Reproduce word for word every line from the one containing "blue diamond: (162, 133) -> (102, 131), moved" through the end of the listing below; omit the pictures.

▼

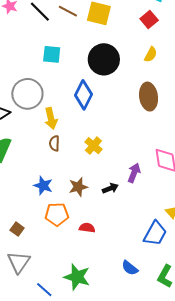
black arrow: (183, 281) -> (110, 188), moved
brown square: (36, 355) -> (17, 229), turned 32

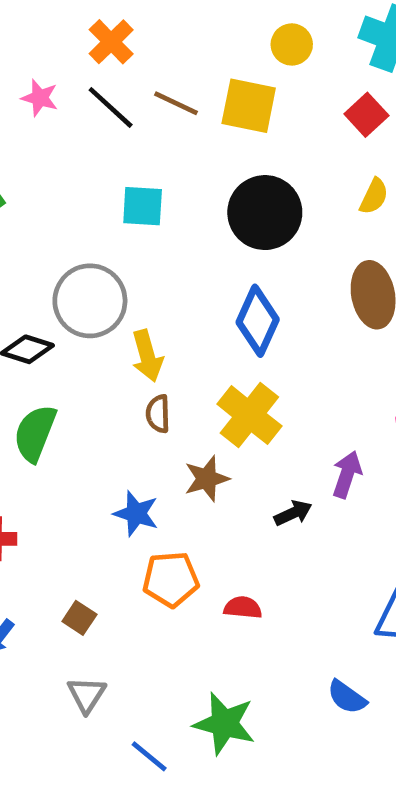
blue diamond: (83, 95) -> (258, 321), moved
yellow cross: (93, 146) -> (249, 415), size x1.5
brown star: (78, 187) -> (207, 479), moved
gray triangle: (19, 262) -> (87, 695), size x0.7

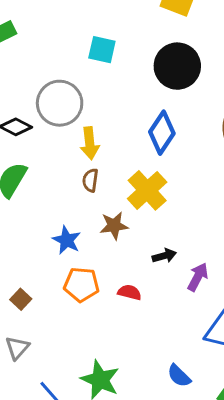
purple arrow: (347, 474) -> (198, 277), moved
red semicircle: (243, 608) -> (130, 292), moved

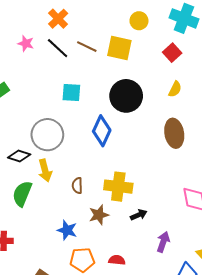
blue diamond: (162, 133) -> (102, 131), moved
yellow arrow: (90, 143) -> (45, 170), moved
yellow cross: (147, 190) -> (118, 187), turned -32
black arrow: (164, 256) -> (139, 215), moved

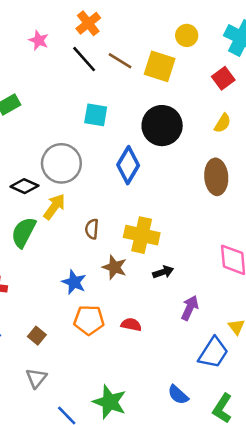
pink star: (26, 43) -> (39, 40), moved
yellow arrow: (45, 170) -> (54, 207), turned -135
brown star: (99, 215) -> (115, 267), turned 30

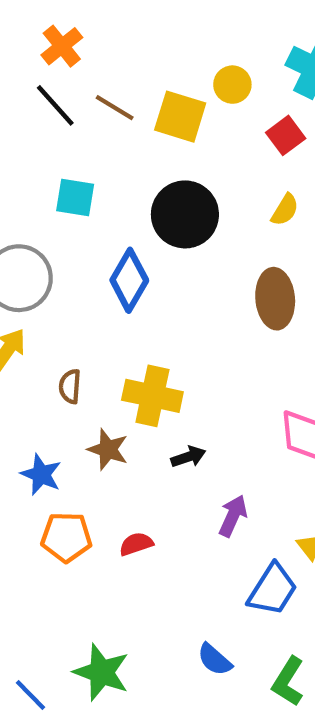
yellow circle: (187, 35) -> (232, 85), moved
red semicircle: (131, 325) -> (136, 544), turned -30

▲

**The answer:**
blue diamond: (162, 133) -> (102, 131), moved
yellow arrow: (90, 143) -> (45, 170), moved
yellow cross: (147, 190) -> (118, 187), turned -32
black arrow: (164, 256) -> (139, 215), moved

pink star: (26, 43) -> (39, 40), moved
yellow arrow: (45, 170) -> (54, 207), turned -135
brown star: (99, 215) -> (115, 267), turned 30

yellow circle: (187, 35) -> (232, 85), moved
red semicircle: (131, 325) -> (136, 544), turned -30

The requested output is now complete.